[Object transformation records]
• • •
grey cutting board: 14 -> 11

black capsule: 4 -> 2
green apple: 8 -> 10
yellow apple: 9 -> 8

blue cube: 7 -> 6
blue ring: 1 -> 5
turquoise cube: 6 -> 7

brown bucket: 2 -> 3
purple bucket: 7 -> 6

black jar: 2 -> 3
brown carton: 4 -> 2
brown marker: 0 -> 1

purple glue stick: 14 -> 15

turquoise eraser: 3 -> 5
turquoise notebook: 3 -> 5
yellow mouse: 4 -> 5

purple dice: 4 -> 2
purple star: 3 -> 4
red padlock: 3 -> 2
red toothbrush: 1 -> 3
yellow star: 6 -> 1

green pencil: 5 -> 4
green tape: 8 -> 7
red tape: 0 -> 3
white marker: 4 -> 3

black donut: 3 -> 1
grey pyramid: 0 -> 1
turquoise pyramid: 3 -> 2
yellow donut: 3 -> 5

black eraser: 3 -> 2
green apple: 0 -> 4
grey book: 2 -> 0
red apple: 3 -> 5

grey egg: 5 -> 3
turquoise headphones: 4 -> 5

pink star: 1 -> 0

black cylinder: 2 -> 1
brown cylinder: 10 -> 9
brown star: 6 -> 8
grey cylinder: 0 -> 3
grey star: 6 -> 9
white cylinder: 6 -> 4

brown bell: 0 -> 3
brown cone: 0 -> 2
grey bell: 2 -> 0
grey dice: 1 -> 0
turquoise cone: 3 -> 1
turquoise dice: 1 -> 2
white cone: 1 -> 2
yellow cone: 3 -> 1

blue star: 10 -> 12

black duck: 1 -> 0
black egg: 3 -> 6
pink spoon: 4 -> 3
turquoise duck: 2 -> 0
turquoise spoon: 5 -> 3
• • •
**What the task requires**
The response should be a verbatim transcription of the data.

**Answer for this exercise**
grey cutting board: 14 -> 11

black capsule: 4 -> 2
green apple: 8 -> 10
yellow apple: 9 -> 8

blue cube: 7 -> 6
blue ring: 1 -> 5
turquoise cube: 6 -> 7

brown bucket: 2 -> 3
purple bucket: 7 -> 6

black jar: 2 -> 3
brown carton: 4 -> 2
brown marker: 0 -> 1

purple glue stick: 14 -> 15

turquoise eraser: 3 -> 5
turquoise notebook: 3 -> 5
yellow mouse: 4 -> 5

purple dice: 4 -> 2
purple star: 3 -> 4
red padlock: 3 -> 2
red toothbrush: 1 -> 3
yellow star: 6 -> 1

green pencil: 5 -> 4
green tape: 8 -> 7
red tape: 0 -> 3
white marker: 4 -> 3

black donut: 3 -> 1
grey pyramid: 0 -> 1
turquoise pyramid: 3 -> 2
yellow donut: 3 -> 5

black eraser: 3 -> 2
green apple: 0 -> 4
grey book: 2 -> 0
red apple: 3 -> 5

grey egg: 5 -> 3
turquoise headphones: 4 -> 5

pink star: 1 -> 0

black cylinder: 2 -> 1
brown cylinder: 10 -> 9
brown star: 6 -> 8
grey cylinder: 0 -> 3
grey star: 6 -> 9
white cylinder: 6 -> 4

brown bell: 0 -> 3
brown cone: 0 -> 2
grey bell: 2 -> 0
grey dice: 1 -> 0
turquoise cone: 3 -> 1
turquoise dice: 1 -> 2
white cone: 1 -> 2
yellow cone: 3 -> 1

blue star: 10 -> 12

black duck: 1 -> 0
black egg: 3 -> 6
pink spoon: 4 -> 3
turquoise duck: 2 -> 0
turquoise spoon: 5 -> 3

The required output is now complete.